== RECORDED INFORMATION

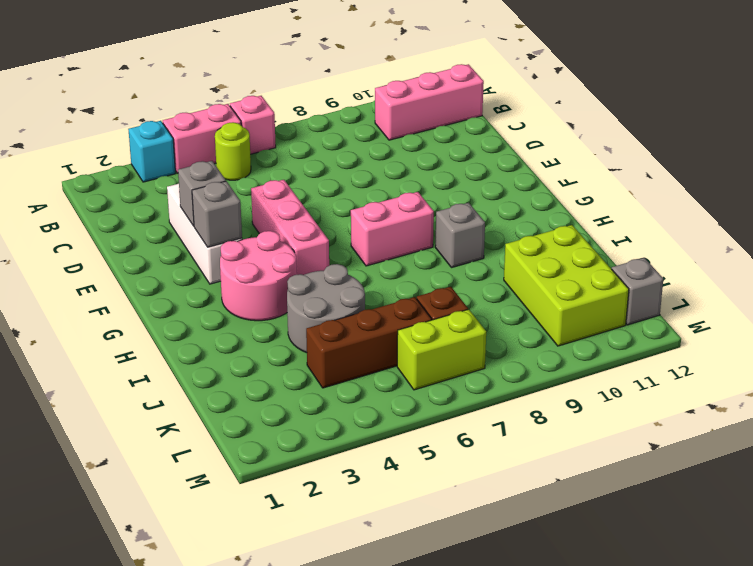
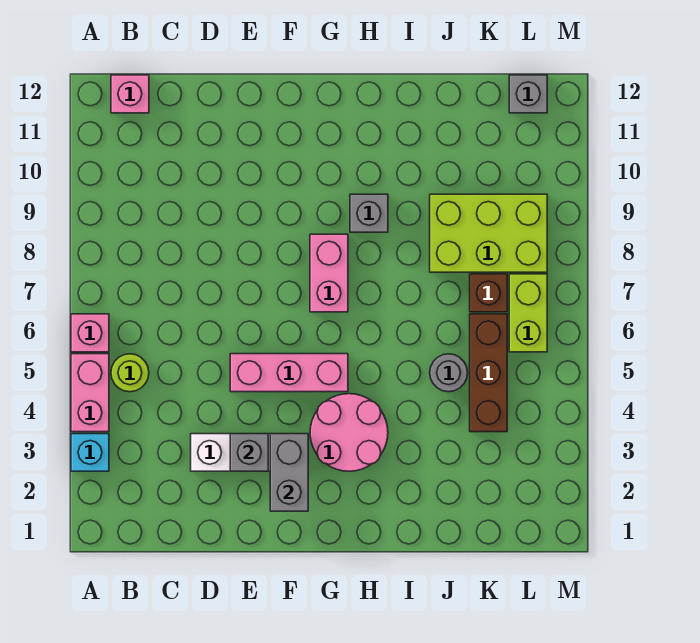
pink brick B10:B12 level 1 -> pink brick B12 level 1
grey brick F3 level 2 -> grey brick F2:F3 level 2
grey round brick I4:J5 level 1 -> grey round brick J5 level 1
lime brick J10:L11 level 1 -> lime brick J8:L9 level 1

====

### TASK ITEM
Every line from the one containing "grey round brick I4:J5" to the final line of the listing above should be set down exactly, with nothing added.

### ANSWER SECTION
grey round brick I4:J5 level 1 -> grey round brick J5 level 1
lime brick J10:L11 level 1 -> lime brick J8:L9 level 1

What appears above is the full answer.